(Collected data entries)
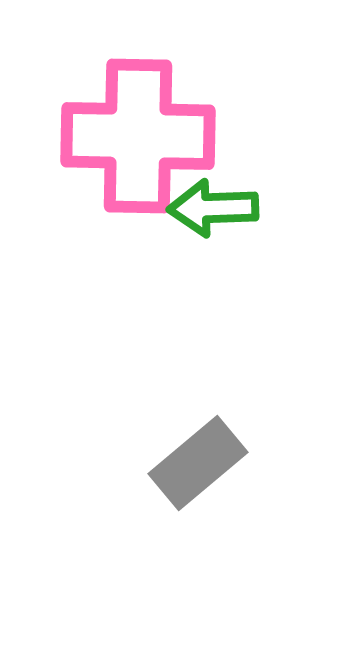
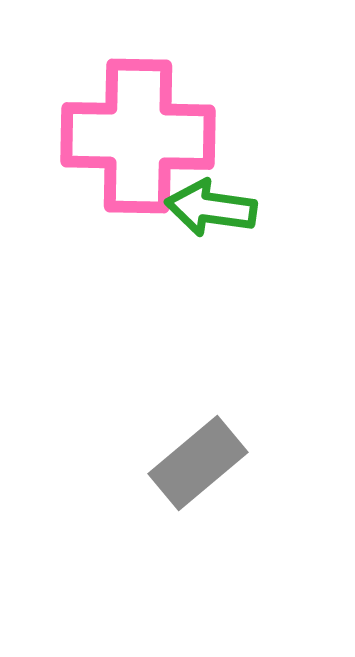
green arrow: moved 2 px left; rotated 10 degrees clockwise
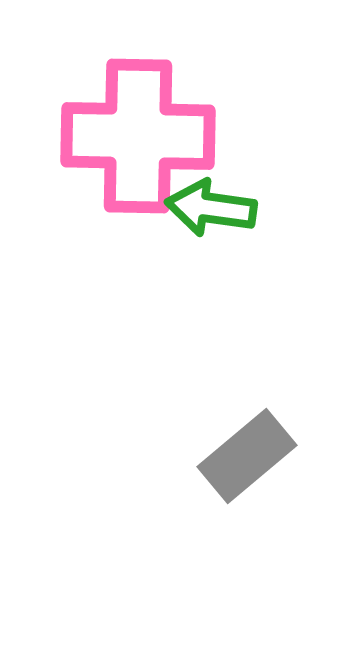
gray rectangle: moved 49 px right, 7 px up
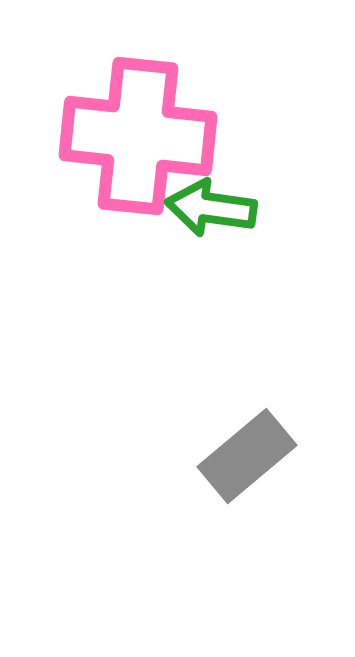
pink cross: rotated 5 degrees clockwise
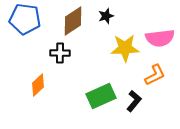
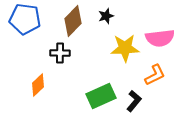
brown diamond: rotated 12 degrees counterclockwise
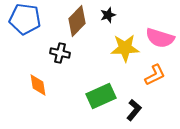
black star: moved 2 px right, 1 px up
brown diamond: moved 4 px right
pink semicircle: rotated 24 degrees clockwise
black cross: rotated 12 degrees clockwise
orange diamond: rotated 55 degrees counterclockwise
black L-shape: moved 9 px down
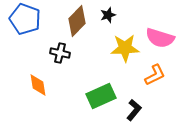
blue pentagon: rotated 12 degrees clockwise
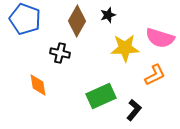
brown diamond: rotated 16 degrees counterclockwise
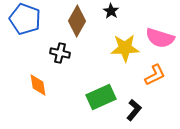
black star: moved 3 px right, 4 px up; rotated 21 degrees counterclockwise
green rectangle: moved 1 px down
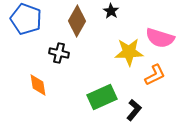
blue pentagon: moved 1 px right
yellow star: moved 4 px right, 4 px down
black cross: moved 1 px left
green rectangle: moved 1 px right
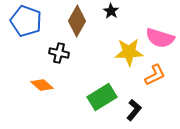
blue pentagon: moved 2 px down
orange diamond: moved 4 px right; rotated 40 degrees counterclockwise
green rectangle: rotated 8 degrees counterclockwise
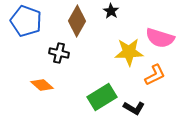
black L-shape: moved 2 px up; rotated 80 degrees clockwise
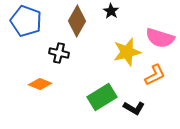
yellow star: moved 2 px left; rotated 12 degrees counterclockwise
orange diamond: moved 2 px left, 1 px up; rotated 20 degrees counterclockwise
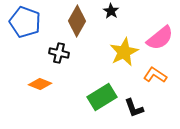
blue pentagon: moved 1 px left, 1 px down
pink semicircle: rotated 56 degrees counterclockwise
yellow star: moved 3 px left; rotated 12 degrees counterclockwise
orange L-shape: rotated 120 degrees counterclockwise
black L-shape: rotated 40 degrees clockwise
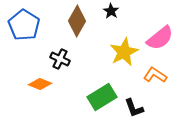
blue pentagon: moved 1 px left, 3 px down; rotated 12 degrees clockwise
black cross: moved 1 px right, 6 px down; rotated 12 degrees clockwise
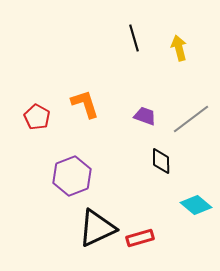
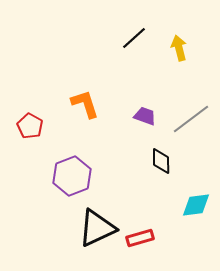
black line: rotated 64 degrees clockwise
red pentagon: moved 7 px left, 9 px down
cyan diamond: rotated 48 degrees counterclockwise
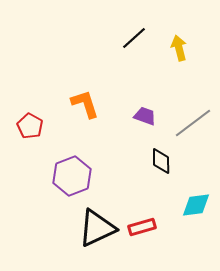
gray line: moved 2 px right, 4 px down
red rectangle: moved 2 px right, 11 px up
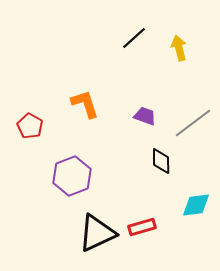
black triangle: moved 5 px down
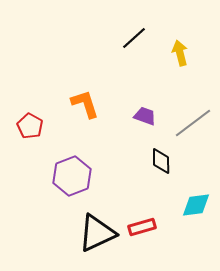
yellow arrow: moved 1 px right, 5 px down
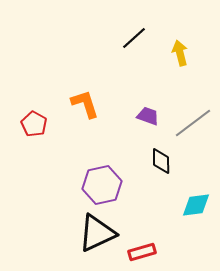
purple trapezoid: moved 3 px right
red pentagon: moved 4 px right, 2 px up
purple hexagon: moved 30 px right, 9 px down; rotated 9 degrees clockwise
red rectangle: moved 25 px down
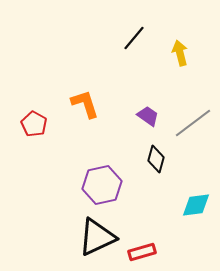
black line: rotated 8 degrees counterclockwise
purple trapezoid: rotated 15 degrees clockwise
black diamond: moved 5 px left, 2 px up; rotated 16 degrees clockwise
black triangle: moved 4 px down
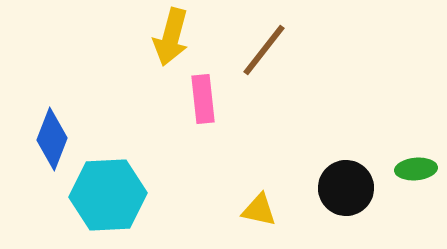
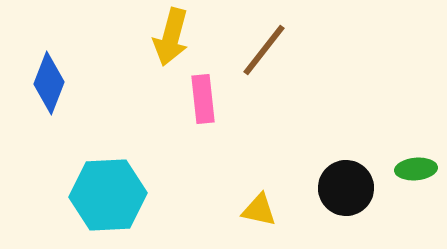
blue diamond: moved 3 px left, 56 px up
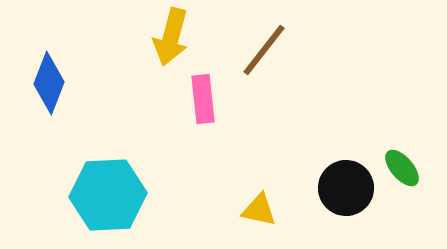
green ellipse: moved 14 px left, 1 px up; rotated 54 degrees clockwise
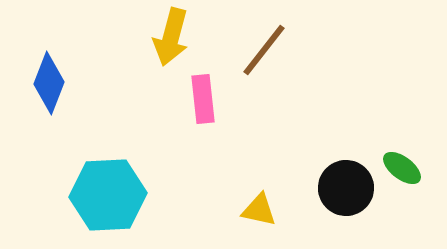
green ellipse: rotated 12 degrees counterclockwise
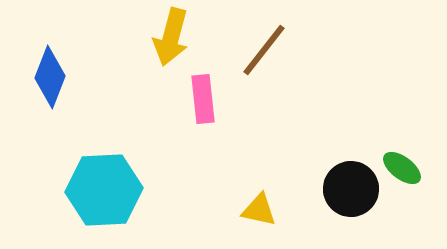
blue diamond: moved 1 px right, 6 px up
black circle: moved 5 px right, 1 px down
cyan hexagon: moved 4 px left, 5 px up
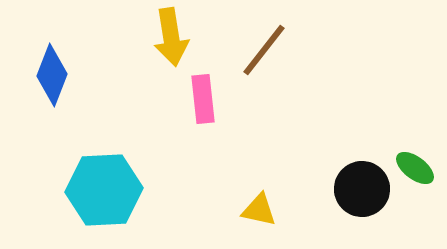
yellow arrow: rotated 24 degrees counterclockwise
blue diamond: moved 2 px right, 2 px up
green ellipse: moved 13 px right
black circle: moved 11 px right
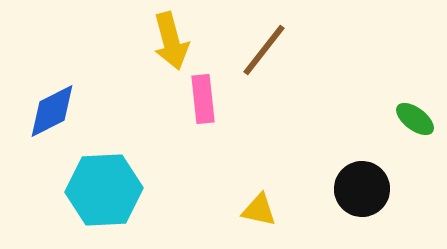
yellow arrow: moved 4 px down; rotated 6 degrees counterclockwise
blue diamond: moved 36 px down; rotated 42 degrees clockwise
green ellipse: moved 49 px up
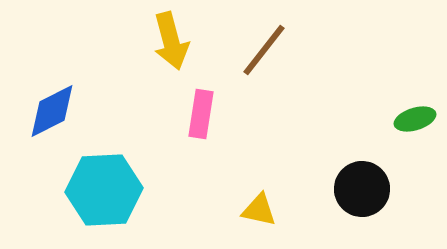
pink rectangle: moved 2 px left, 15 px down; rotated 15 degrees clockwise
green ellipse: rotated 54 degrees counterclockwise
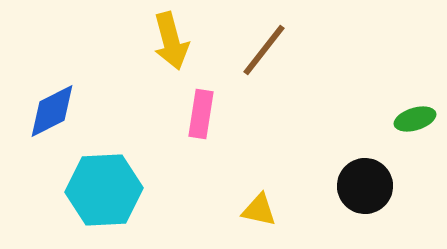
black circle: moved 3 px right, 3 px up
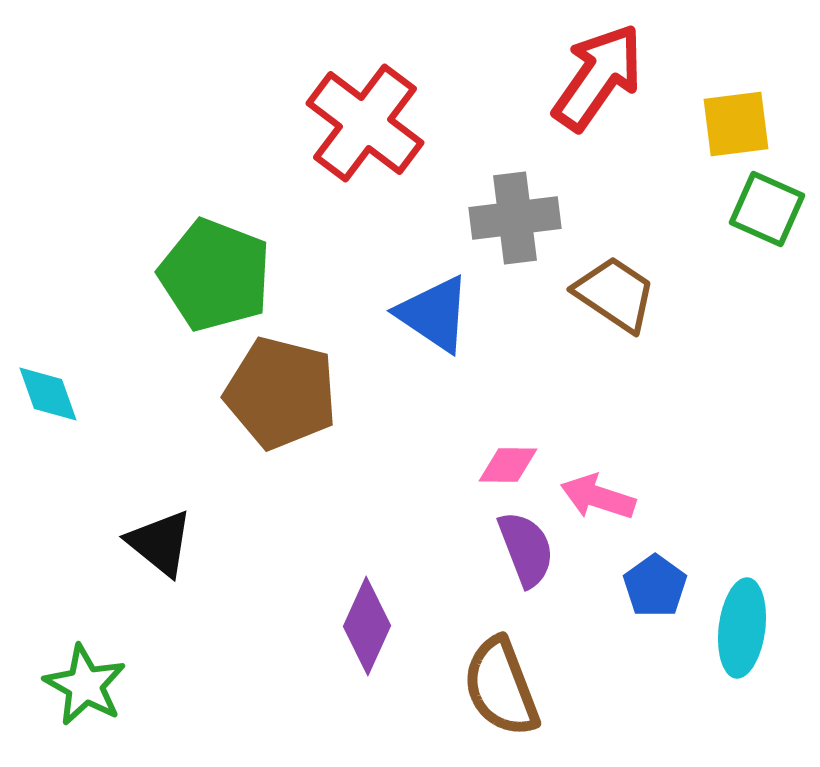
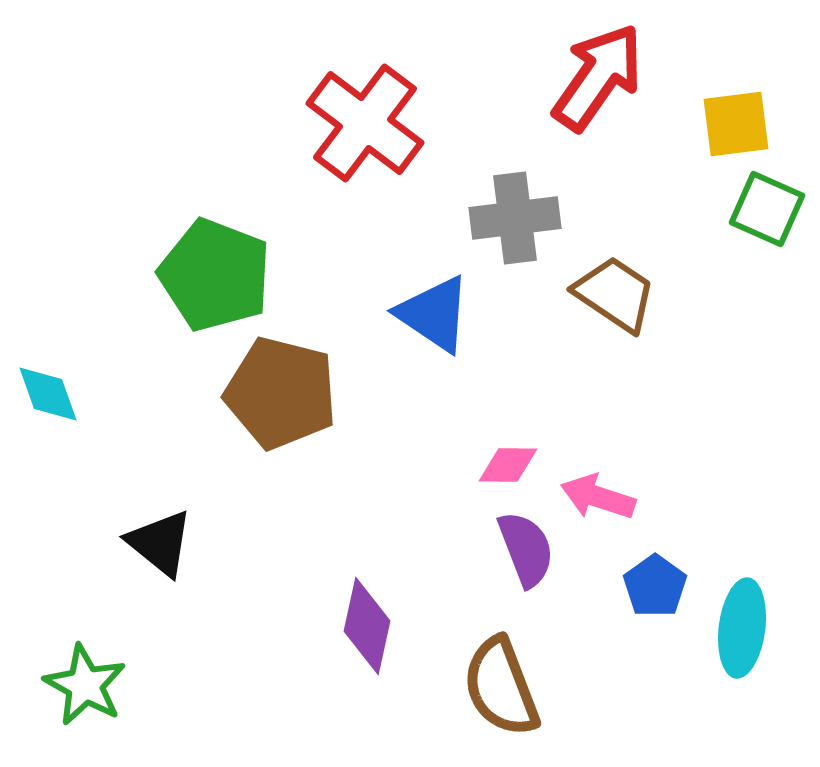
purple diamond: rotated 12 degrees counterclockwise
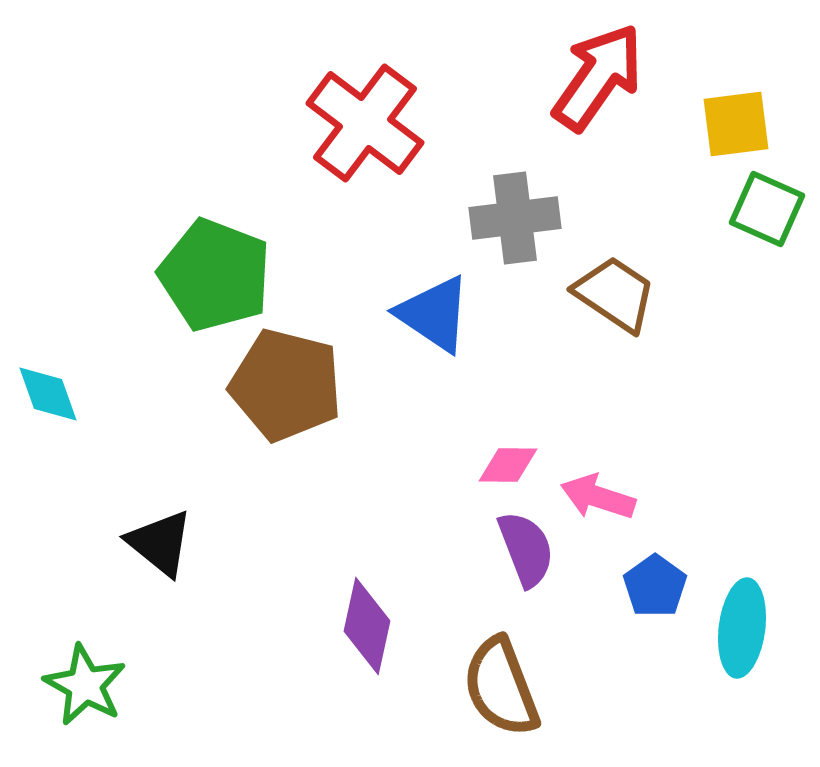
brown pentagon: moved 5 px right, 8 px up
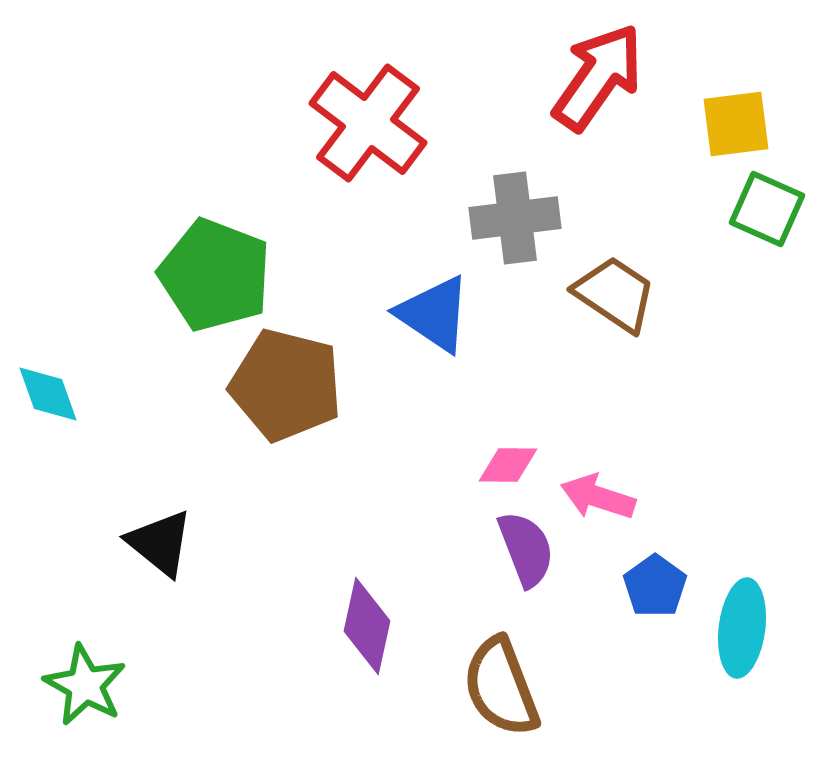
red cross: moved 3 px right
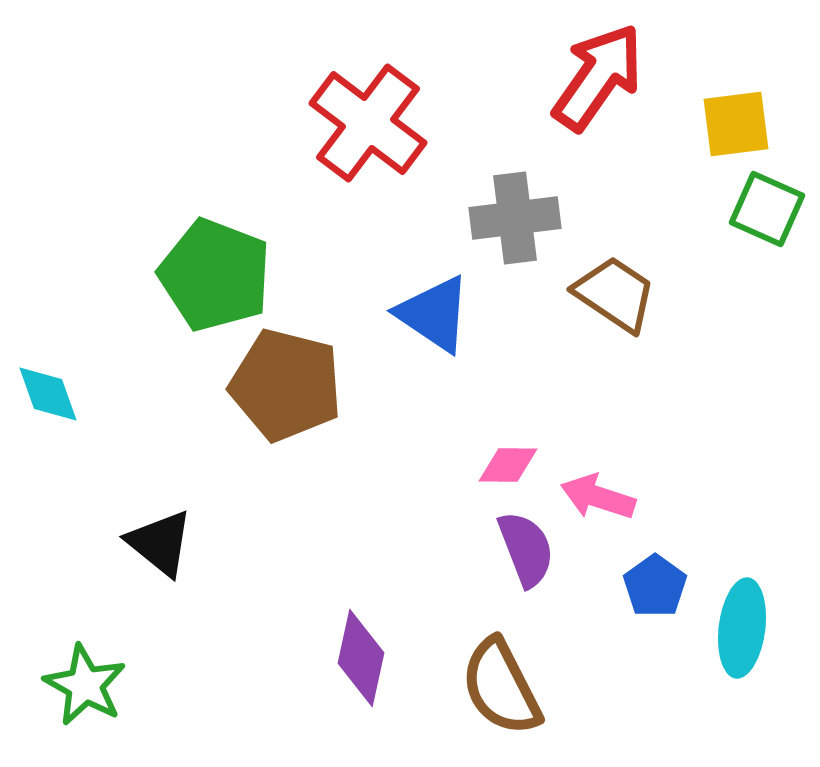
purple diamond: moved 6 px left, 32 px down
brown semicircle: rotated 6 degrees counterclockwise
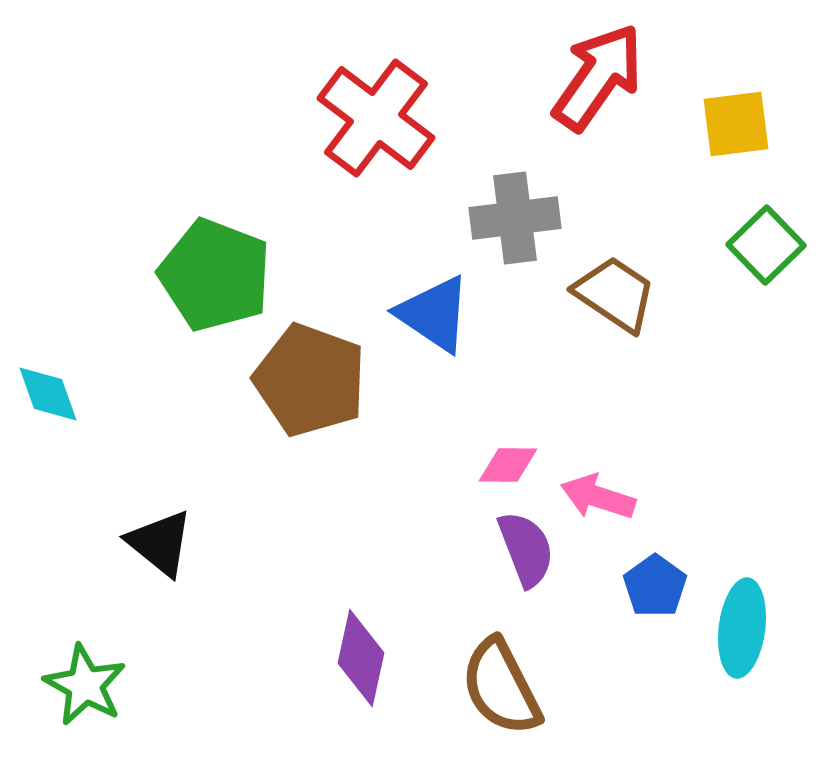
red cross: moved 8 px right, 5 px up
green square: moved 1 px left, 36 px down; rotated 22 degrees clockwise
brown pentagon: moved 24 px right, 5 px up; rotated 6 degrees clockwise
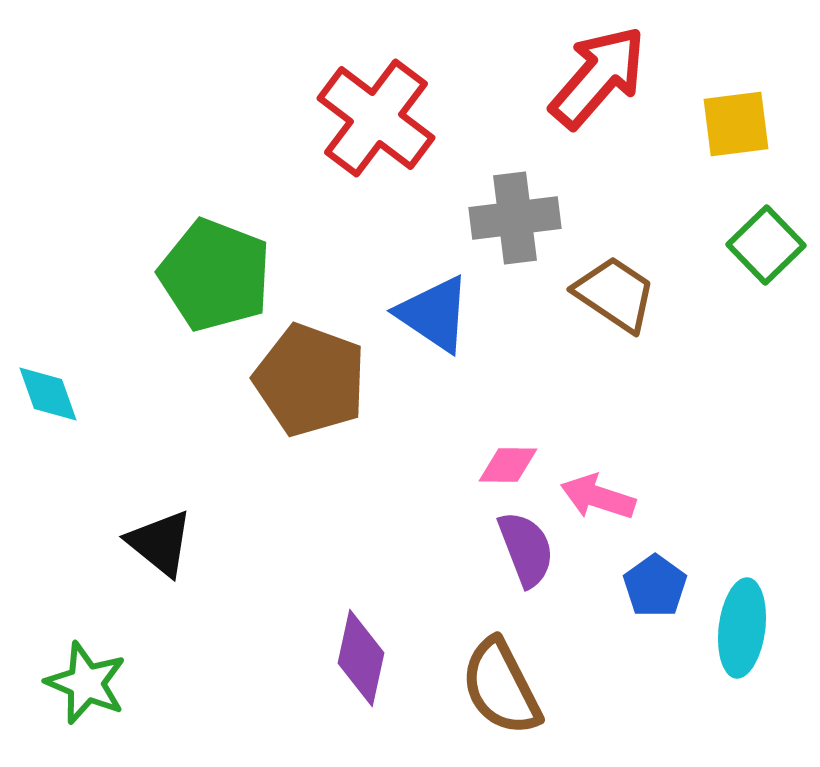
red arrow: rotated 6 degrees clockwise
green star: moved 1 px right, 2 px up; rotated 6 degrees counterclockwise
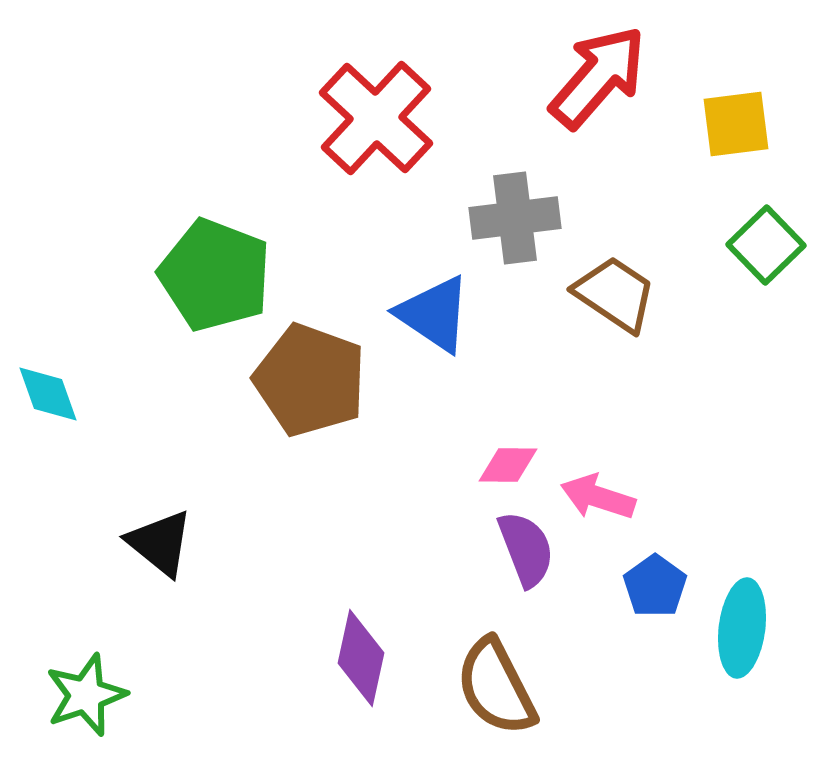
red cross: rotated 6 degrees clockwise
green star: moved 12 px down; rotated 30 degrees clockwise
brown semicircle: moved 5 px left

• [EXERCISE TASK]: Copy every line of the listing above word for word, omitting the pictures.

• [CORRECT RESPONSE]:
green arrow: moved 2 px left; rotated 10 degrees clockwise
gray rectangle: moved 49 px right, 7 px up
pink cross: rotated 5 degrees clockwise
brown diamond: rotated 12 degrees counterclockwise
black star: moved 2 px right, 1 px up
brown diamond: moved 4 px right
pink semicircle: rotated 24 degrees clockwise
black cross: rotated 12 degrees clockwise
orange diamond: rotated 55 degrees counterclockwise
black L-shape: moved 9 px down
blue pentagon: rotated 12 degrees clockwise
brown diamond: rotated 16 degrees counterclockwise
black star: moved 3 px right, 4 px up; rotated 21 degrees counterclockwise
green rectangle: moved 1 px down
blue pentagon: moved 1 px right
yellow star: moved 4 px right, 4 px down
black cross: moved 1 px left
green rectangle: moved 1 px right
blue pentagon: moved 2 px down
orange diamond: moved 4 px right; rotated 40 degrees counterclockwise
green rectangle: rotated 8 degrees counterclockwise
black L-shape: moved 2 px up; rotated 80 degrees clockwise
yellow star: moved 2 px left; rotated 12 degrees counterclockwise
orange diamond: moved 2 px left, 1 px up; rotated 20 degrees counterclockwise
blue pentagon: moved 1 px left, 1 px down
pink semicircle: rotated 56 degrees counterclockwise
yellow star: moved 3 px left; rotated 12 degrees counterclockwise
orange L-shape: rotated 120 degrees counterclockwise
black L-shape: rotated 40 degrees clockwise
blue pentagon: moved 1 px left, 3 px down; rotated 12 degrees clockwise
black cross: moved 1 px right, 6 px down; rotated 12 degrees clockwise
black line: rotated 64 degrees clockwise
red pentagon: moved 7 px left, 9 px down
cyan diamond: rotated 48 degrees counterclockwise
gray line: moved 2 px right, 4 px down
red rectangle: moved 2 px right, 11 px up
black triangle: moved 5 px down
yellow arrow: moved 1 px right, 5 px down
purple trapezoid: moved 3 px right
red pentagon: moved 4 px right, 2 px up
purple hexagon: moved 30 px right, 9 px down; rotated 9 degrees clockwise
red rectangle: moved 25 px down
black line: rotated 8 degrees counterclockwise
purple trapezoid: rotated 15 degrees clockwise
black diamond: moved 5 px left, 2 px up; rotated 16 degrees clockwise
black triangle: moved 4 px down
blue diamond: moved 3 px left, 56 px up
green ellipse: moved 14 px left, 1 px up; rotated 54 degrees clockwise
green ellipse: rotated 12 degrees counterclockwise
blue diamond: moved 1 px right, 6 px up
black circle: moved 5 px right, 1 px down
cyan hexagon: moved 4 px left, 5 px up
yellow arrow: rotated 24 degrees counterclockwise
blue diamond: moved 2 px right, 2 px up
green ellipse: moved 13 px right
black circle: moved 11 px right
yellow arrow: moved 4 px down; rotated 6 degrees counterclockwise
blue diamond: moved 36 px down; rotated 42 degrees clockwise
green ellipse: moved 49 px up
pink rectangle: moved 2 px left, 15 px down; rotated 15 degrees clockwise
green ellipse: rotated 54 degrees counterclockwise
black circle: moved 3 px right, 3 px up
purple diamond: rotated 12 degrees counterclockwise
brown pentagon: moved 5 px right, 8 px up
red cross: moved 3 px right
purple diamond: moved 6 px left, 32 px down
brown semicircle: rotated 6 degrees counterclockwise
red cross: moved 8 px right, 5 px up
green square: moved 1 px left, 36 px down; rotated 22 degrees clockwise
brown pentagon: moved 24 px right, 5 px up; rotated 6 degrees clockwise
red arrow: rotated 6 degrees clockwise
green star: moved 1 px right, 2 px up; rotated 6 degrees counterclockwise
red cross: rotated 6 degrees clockwise
green star: moved 12 px down; rotated 30 degrees clockwise
brown semicircle: moved 5 px left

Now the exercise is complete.